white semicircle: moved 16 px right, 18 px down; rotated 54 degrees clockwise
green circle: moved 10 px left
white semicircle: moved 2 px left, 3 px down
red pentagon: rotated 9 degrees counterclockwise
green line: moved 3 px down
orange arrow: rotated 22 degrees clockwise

....

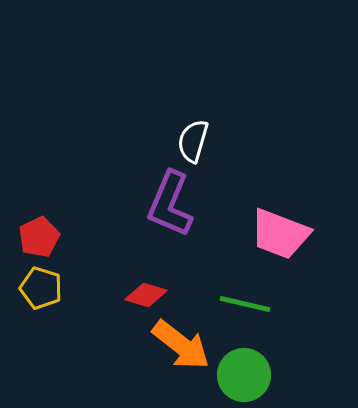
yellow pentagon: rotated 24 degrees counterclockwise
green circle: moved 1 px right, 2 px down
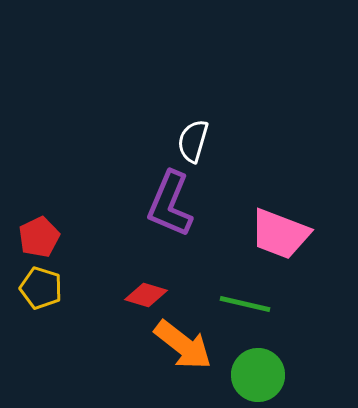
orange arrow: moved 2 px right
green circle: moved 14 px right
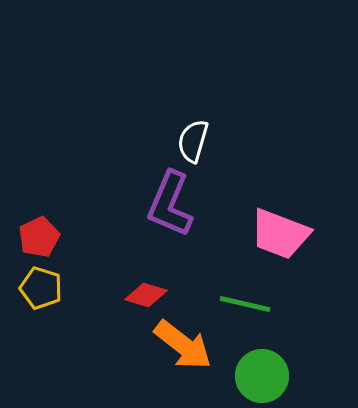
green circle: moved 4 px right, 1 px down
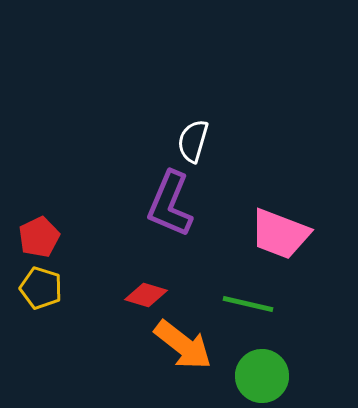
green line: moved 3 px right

....

● **WHAT TO DO**
Rewrite the lines from the line with "green circle: moved 4 px right, 1 px down" to the line with "green line: moved 3 px right" as a JSON list of strings, one string per line, and omit the pictures.

● **REPLY**
[
  "green circle: moved 4 px right, 1 px down",
  "green line: moved 3 px right"
]